• [Records supplied]:
....................

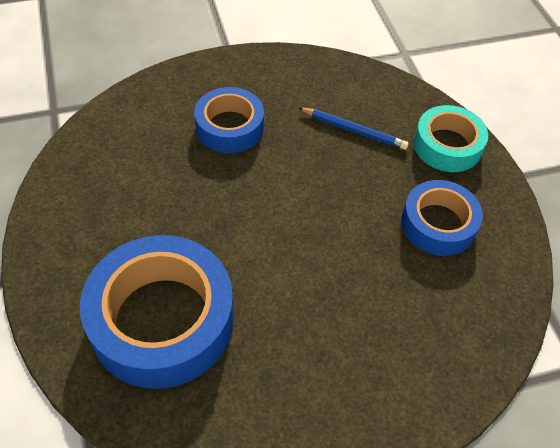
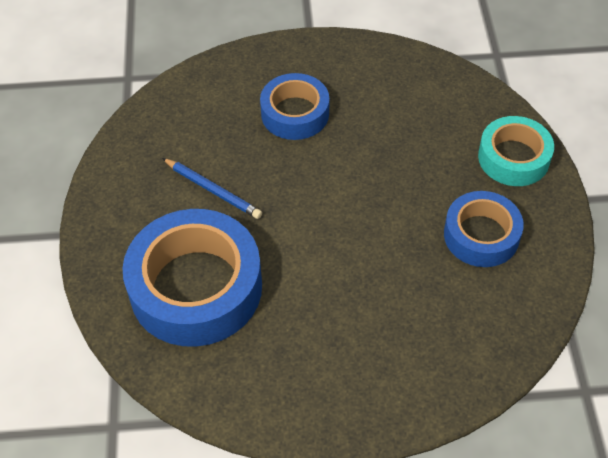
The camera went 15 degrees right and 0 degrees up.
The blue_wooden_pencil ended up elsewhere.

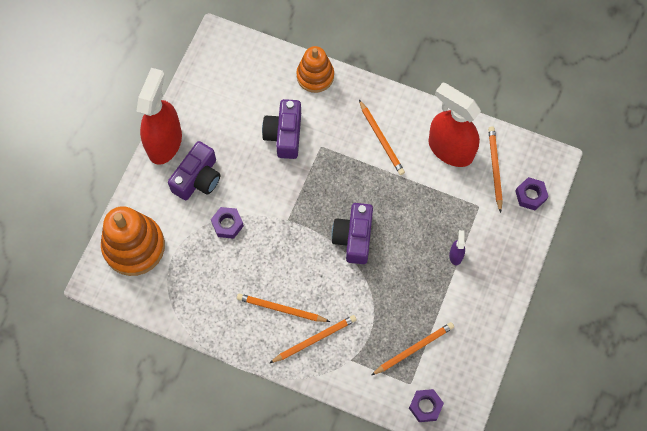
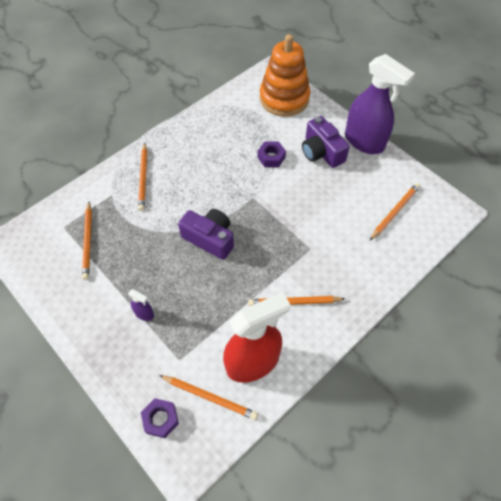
The camera went 115 degrees right and 10 degrees down.
The second view lost the violet_compact_camera (2nd from left).
The second view lost the orange-coloured_stacking_rings (2nd from left).
The second view lost the violet_hexagon_nut (2nd from left).
The orange-coloured_wooden_pencil (1st from left in the first image) ended up elsewhere.
What was the red_spray_cleaner (1st from left) turned into the violet_spray_cleaner (2nd from left).

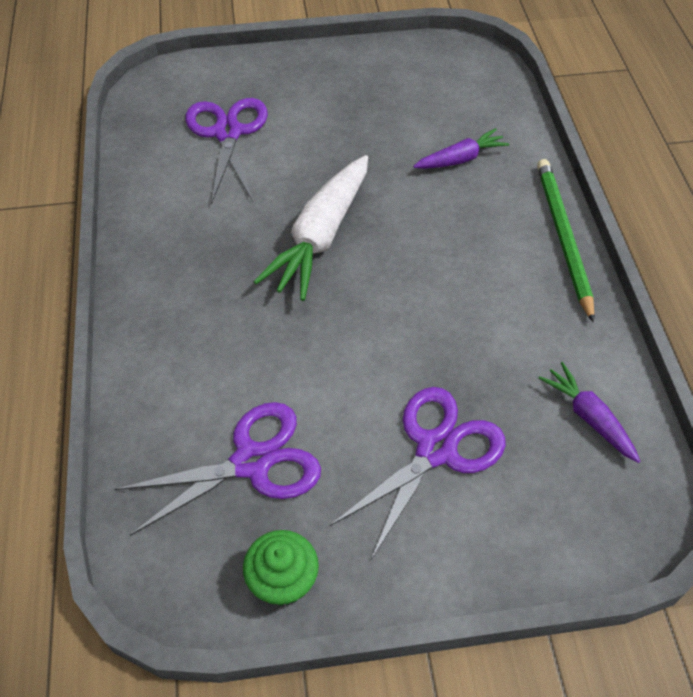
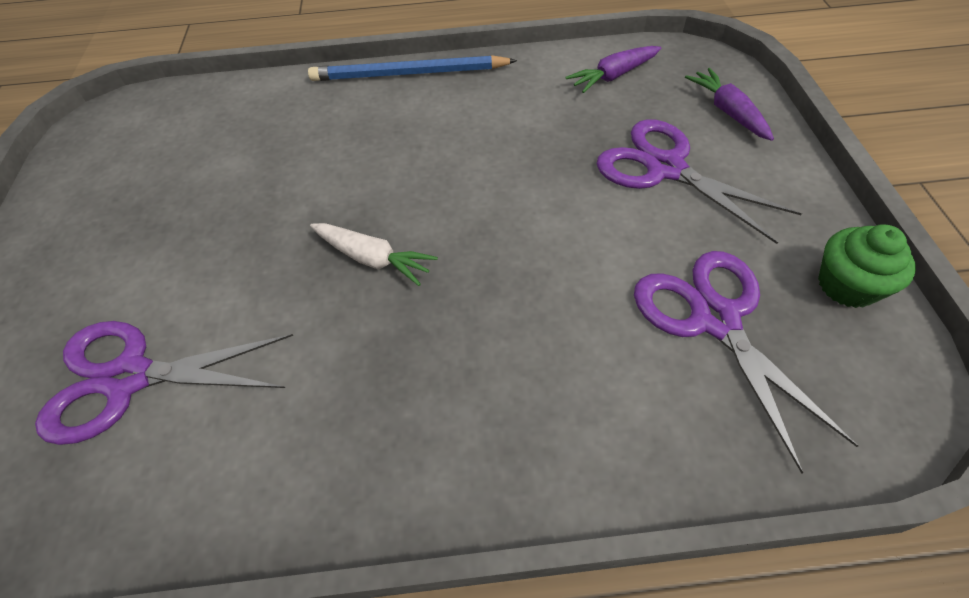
The camera went 85 degrees left and 0 degrees up.
The violet_root_vegetable (1st from left in the first image) ended up elsewhere.
What was the leaf-green_wooden_pencil turned into the blue_wooden_pencil.
The size of the pure_white_root_vegetable changed by a factor of 0.55.

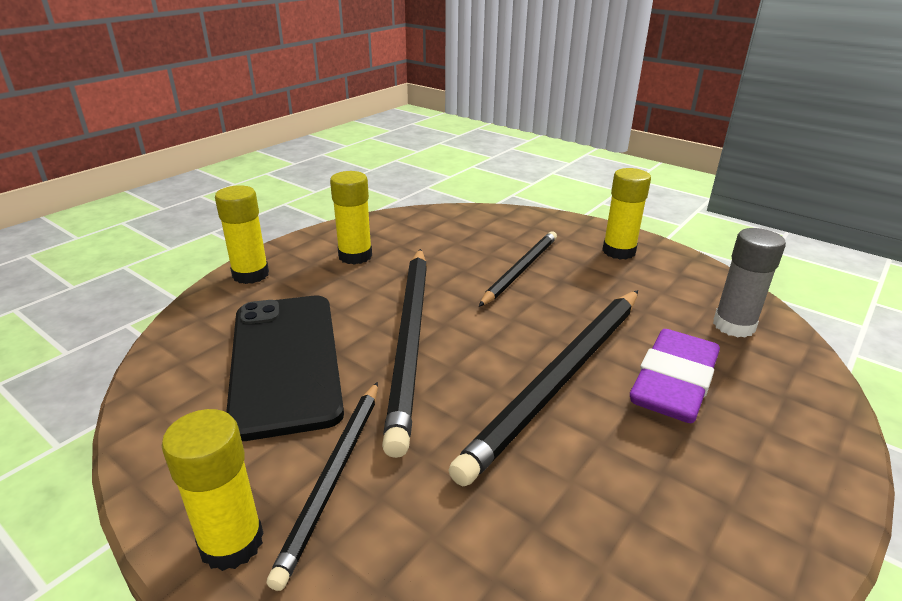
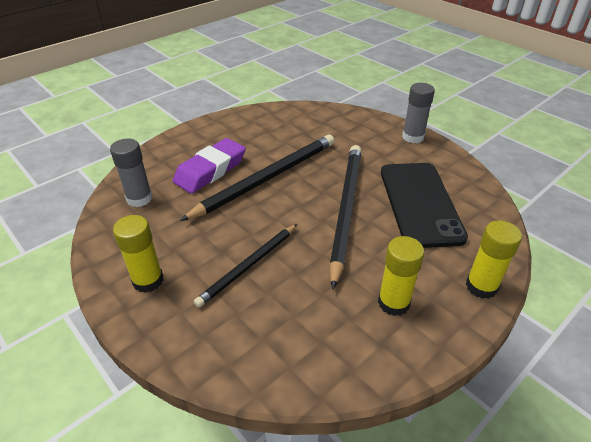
The camera went 170 degrees left and 10 degrees up.
The second view lost the jet-black_wooden_pencil (1st from left).
What was the yellow_glue_stick (1st from left) turned into the grey_glue_stick (2nd from left).

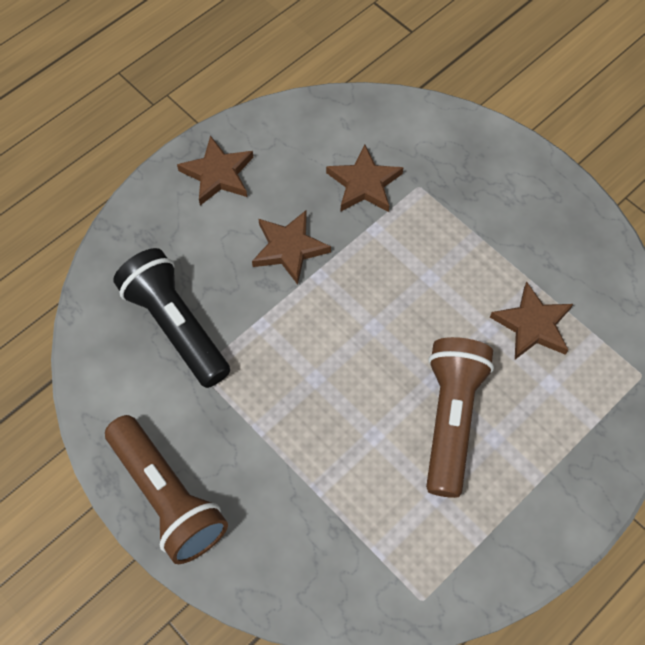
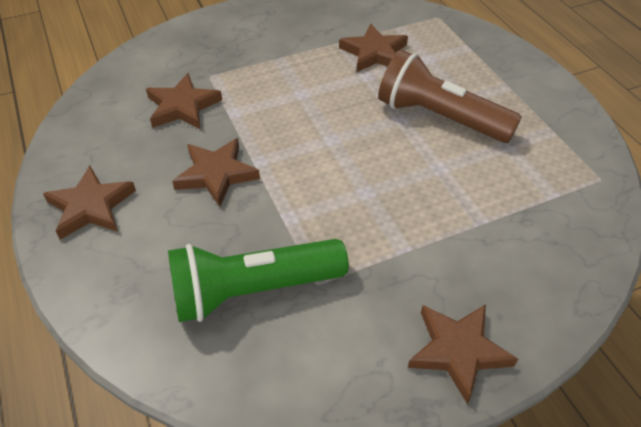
The camera went 70 degrees left and 15 degrees down.
Where the russet_flashlight (1st from left) stood, the russet_star (5th from left) came to stand.
What was the jet-black_flashlight turned into the leaf-green_flashlight.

....................

• [Your task]: Output all data exactly, omitting images.

• [Answer for the task]:
The camera went 15 degrees right and 0 degrees up.
The blue_wooden_pencil ended up elsewhere.

The camera went 115 degrees right and 10 degrees down.
The second view lost the violet_compact_camera (2nd from left).
The second view lost the orange-coloured_stacking_rings (2nd from left).
The second view lost the violet_hexagon_nut (2nd from left).
The orange-coloured_wooden_pencil (1st from left in the first image) ended up elsewhere.
What was the red_spray_cleaner (1st from left) turned into the violet_spray_cleaner (2nd from left).

The camera went 85 degrees left and 0 degrees up.
The violet_root_vegetable (1st from left in the first image) ended up elsewhere.
What was the leaf-green_wooden_pencil turned into the blue_wooden_pencil.
The size of the pure_white_root_vegetable changed by a factor of 0.55.

The camera went 170 degrees left and 10 degrees up.
The second view lost the jet-black_wooden_pencil (1st from left).
What was the yellow_glue_stick (1st from left) turned into the grey_glue_stick (2nd from left).

The camera went 70 degrees left and 15 degrees down.
Where the russet_flashlight (1st from left) stood, the russet_star (5th from left) came to stand.
What was the jet-black_flashlight turned into the leaf-green_flashlight.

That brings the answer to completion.